Exercise description:
Reproduce, character for character, the stretch of records from the first line through the line that contains "Wuhan: 08:44 -> 08:31".

Data to use:
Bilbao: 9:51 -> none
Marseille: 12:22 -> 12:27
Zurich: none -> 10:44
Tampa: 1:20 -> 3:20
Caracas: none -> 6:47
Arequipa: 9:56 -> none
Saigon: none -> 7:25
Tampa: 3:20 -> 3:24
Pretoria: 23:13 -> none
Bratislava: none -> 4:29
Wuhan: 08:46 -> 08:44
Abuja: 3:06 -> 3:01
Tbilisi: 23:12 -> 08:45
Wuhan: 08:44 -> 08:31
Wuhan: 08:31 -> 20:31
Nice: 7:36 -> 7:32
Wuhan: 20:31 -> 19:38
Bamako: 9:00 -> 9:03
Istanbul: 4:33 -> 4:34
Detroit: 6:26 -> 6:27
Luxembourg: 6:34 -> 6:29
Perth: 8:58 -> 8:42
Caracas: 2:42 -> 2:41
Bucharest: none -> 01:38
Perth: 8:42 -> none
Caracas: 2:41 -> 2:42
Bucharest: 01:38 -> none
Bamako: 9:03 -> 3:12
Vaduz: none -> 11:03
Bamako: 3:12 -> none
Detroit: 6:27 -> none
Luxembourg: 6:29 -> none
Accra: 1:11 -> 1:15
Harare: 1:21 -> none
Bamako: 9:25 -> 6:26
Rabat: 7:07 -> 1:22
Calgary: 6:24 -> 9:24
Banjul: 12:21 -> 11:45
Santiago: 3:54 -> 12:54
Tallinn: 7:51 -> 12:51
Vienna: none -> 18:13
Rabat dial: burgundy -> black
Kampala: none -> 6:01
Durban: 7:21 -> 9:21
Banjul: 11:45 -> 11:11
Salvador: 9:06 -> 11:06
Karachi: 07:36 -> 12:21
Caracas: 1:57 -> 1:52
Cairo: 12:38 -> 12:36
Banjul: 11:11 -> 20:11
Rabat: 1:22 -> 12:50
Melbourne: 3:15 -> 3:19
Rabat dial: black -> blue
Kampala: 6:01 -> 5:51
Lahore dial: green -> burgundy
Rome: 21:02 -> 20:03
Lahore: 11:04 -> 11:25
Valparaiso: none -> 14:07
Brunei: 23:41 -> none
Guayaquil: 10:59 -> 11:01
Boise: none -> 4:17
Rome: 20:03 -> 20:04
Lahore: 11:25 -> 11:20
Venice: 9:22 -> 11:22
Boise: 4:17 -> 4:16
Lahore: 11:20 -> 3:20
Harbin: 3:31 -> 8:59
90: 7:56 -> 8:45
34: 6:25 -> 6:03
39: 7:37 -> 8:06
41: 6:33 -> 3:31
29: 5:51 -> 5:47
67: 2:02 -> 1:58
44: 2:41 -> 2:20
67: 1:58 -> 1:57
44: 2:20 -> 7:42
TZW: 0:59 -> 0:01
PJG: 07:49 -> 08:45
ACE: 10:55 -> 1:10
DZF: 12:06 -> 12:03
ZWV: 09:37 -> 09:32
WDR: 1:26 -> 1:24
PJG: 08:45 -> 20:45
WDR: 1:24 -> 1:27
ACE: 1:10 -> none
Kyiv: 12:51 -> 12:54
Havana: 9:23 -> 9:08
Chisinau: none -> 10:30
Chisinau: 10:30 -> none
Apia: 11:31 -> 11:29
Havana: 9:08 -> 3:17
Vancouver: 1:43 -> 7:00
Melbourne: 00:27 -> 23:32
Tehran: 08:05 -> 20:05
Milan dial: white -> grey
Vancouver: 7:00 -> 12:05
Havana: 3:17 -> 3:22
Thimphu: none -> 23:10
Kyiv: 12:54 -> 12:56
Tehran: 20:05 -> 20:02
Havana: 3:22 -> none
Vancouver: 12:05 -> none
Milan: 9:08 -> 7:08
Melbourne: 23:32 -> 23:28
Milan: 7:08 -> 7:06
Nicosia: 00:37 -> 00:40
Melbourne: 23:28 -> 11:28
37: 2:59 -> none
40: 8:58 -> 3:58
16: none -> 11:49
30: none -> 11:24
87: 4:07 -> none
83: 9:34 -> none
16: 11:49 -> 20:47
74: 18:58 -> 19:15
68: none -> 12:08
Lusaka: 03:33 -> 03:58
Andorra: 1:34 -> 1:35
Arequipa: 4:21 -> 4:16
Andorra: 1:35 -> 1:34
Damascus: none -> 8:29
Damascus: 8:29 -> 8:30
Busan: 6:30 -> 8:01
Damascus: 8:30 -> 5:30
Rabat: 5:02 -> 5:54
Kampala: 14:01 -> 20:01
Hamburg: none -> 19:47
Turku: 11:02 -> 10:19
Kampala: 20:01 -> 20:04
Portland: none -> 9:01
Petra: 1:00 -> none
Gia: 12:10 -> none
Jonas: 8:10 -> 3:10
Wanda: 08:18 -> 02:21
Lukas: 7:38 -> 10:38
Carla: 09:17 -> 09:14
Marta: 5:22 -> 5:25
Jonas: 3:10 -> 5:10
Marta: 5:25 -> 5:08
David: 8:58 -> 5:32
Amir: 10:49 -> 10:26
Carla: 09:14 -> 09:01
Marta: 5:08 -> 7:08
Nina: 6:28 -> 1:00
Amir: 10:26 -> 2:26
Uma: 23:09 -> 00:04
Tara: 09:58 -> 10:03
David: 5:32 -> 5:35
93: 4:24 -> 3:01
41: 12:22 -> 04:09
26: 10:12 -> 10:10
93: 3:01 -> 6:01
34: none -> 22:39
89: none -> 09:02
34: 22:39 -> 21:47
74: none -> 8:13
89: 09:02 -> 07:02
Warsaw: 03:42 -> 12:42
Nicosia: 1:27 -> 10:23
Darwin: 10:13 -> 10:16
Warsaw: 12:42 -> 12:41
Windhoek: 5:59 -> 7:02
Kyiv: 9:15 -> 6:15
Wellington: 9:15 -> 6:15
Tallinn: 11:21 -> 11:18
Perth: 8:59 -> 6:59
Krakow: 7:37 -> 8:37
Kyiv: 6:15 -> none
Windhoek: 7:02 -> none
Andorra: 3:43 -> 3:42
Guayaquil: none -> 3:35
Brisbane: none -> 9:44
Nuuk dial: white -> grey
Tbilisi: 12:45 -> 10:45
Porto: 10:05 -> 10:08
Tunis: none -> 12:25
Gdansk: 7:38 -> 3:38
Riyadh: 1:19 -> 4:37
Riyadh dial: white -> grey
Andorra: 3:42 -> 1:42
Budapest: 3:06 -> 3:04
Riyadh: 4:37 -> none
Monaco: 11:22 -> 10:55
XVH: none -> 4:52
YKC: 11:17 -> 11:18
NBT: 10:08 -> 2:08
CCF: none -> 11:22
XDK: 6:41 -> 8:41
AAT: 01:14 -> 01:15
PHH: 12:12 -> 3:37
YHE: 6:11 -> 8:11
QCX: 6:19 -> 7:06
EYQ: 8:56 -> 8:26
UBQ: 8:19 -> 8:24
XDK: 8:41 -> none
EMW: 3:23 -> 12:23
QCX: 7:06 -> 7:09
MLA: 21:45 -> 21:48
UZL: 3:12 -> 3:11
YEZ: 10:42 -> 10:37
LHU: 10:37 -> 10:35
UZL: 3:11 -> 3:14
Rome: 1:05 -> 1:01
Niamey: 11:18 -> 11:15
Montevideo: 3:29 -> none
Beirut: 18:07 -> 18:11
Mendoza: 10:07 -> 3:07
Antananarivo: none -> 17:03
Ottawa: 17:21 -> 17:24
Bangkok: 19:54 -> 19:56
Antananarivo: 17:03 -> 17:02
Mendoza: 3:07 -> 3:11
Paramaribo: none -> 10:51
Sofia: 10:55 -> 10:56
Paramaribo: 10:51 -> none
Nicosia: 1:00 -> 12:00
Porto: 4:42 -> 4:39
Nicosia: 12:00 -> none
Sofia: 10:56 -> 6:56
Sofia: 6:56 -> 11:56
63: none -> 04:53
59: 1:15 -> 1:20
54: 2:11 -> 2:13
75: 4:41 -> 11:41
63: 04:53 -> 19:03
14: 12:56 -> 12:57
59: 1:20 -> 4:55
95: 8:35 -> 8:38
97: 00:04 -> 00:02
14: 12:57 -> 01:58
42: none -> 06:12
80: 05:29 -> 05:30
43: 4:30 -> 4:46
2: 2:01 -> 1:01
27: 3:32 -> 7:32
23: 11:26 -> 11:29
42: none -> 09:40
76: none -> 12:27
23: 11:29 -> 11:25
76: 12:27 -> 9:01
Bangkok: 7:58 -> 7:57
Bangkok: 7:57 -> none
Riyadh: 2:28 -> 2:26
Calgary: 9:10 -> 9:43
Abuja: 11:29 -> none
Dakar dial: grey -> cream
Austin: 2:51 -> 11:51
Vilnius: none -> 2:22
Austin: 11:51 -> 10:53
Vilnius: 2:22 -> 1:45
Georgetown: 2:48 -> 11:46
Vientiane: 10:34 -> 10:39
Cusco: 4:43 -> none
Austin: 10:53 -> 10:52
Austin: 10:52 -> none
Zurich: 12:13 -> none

Exercise output:
Bilbao: 9:51 -> none
Marseille: 12:22 -> 12:27
Zurich: none -> 10:44
Tampa: 1:20 -> 3:20
Caracas: none -> 6:47
Arequipa: 9:56 -> none
Saigon: none -> 7:25
Tampa: 3:20 -> 3:24
Pretoria: 23:13 -> none
Bratislava: none -> 4:29
Wuhan: 08:46 -> 08:44
Abuja: 3:06 -> 3:01
Tbilisi: 23:12 -> 08:45
Wuhan: 08:44 -> 08:31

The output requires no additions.